━━━━━ DATA FOR ANALYSIS ━━━━━

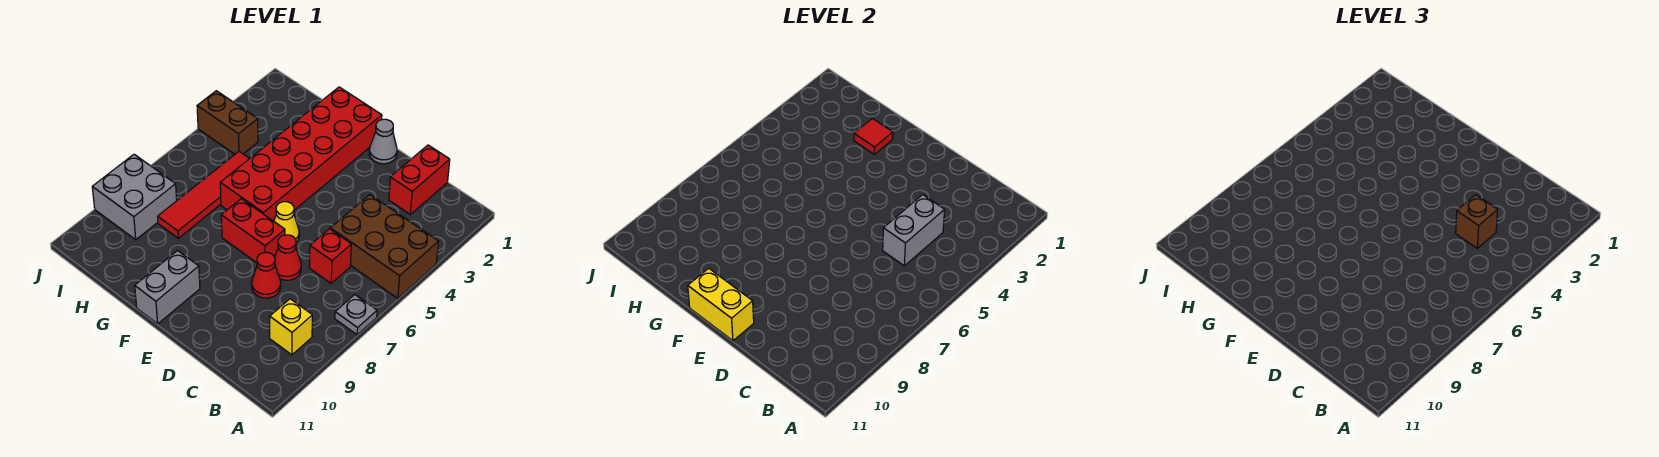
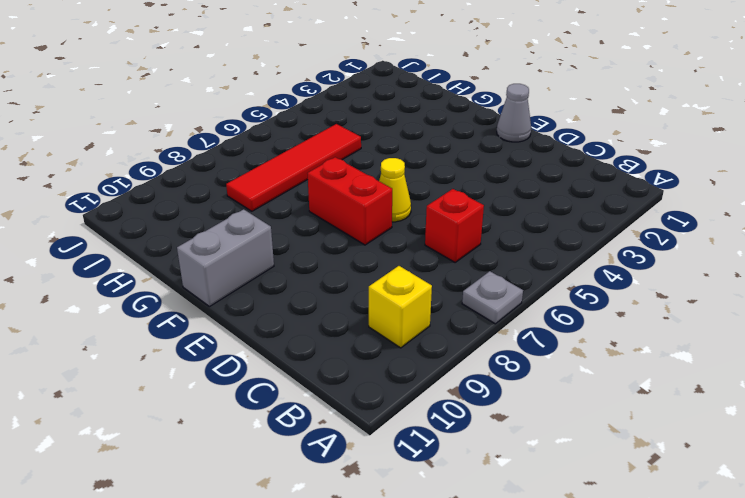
none -> brown brick A4:C5 level 1
none -> red brick C1:C2 level 1
none -> red cone D7 level 1

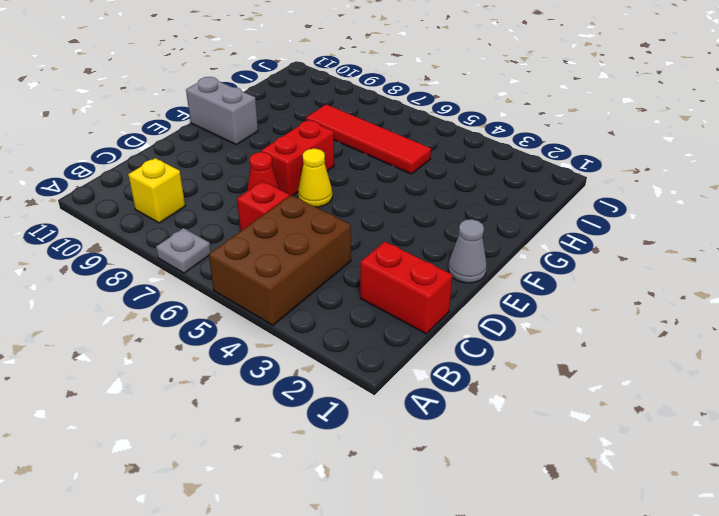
none -> red cone D8 level 1
none -> red brick F1:G6 level 1
none -> brown brick I4:J4 level 1

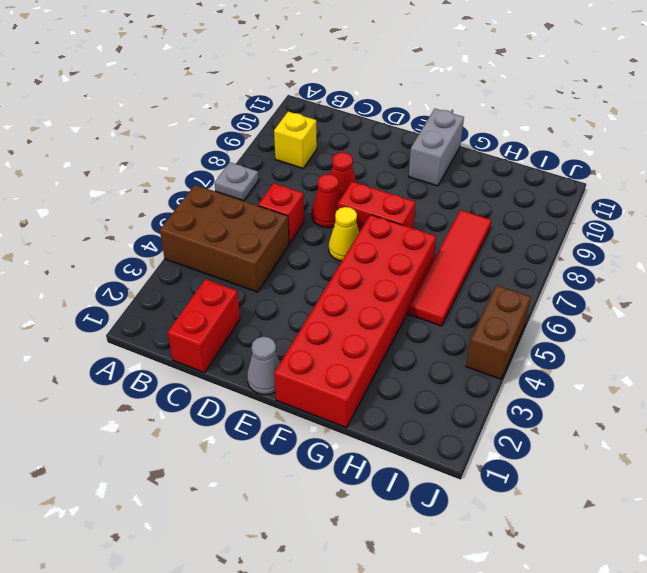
brown brick J4:J5 level 1 -> brown brick I4:J4 level 1
none -> grey brick I8:J9 level 1
none -> grey brick C4:C5 level 2
none -> yellow brick E11:F11 level 2

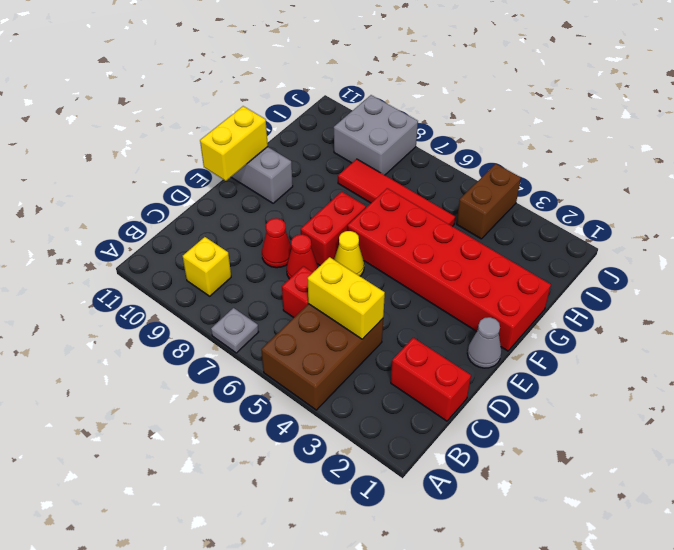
yellow brick C4:C5 level 2 -> grey brick C4:C5 level 2
none -> red tile G2 level 2
none -> brown brick C4 level 3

━━━━━

## WORK INSTRUCTIONS
Working from the line containing "none -> red cone D7 level 1" to the last line of the data, retype every line exactly, both ends included, and leave out all pictures.

## ANSWER SECTION
none -> red cone D7 level 1

none -> red cone D8 level 1
none -> red brick F1:G6 level 1
none -> brown brick I4:J4 level 1

brown brick J4:J5 level 1 -> brown brick I4:J4 level 1
none -> grey brick I8:J9 level 1
none -> grey brick C4:C5 level 2
none -> yellow brick E11:F11 level 2

yellow brick C4:C5 level 2 -> grey brick C4:C5 level 2
none -> red tile G2 level 2
none -> brown brick C4 level 3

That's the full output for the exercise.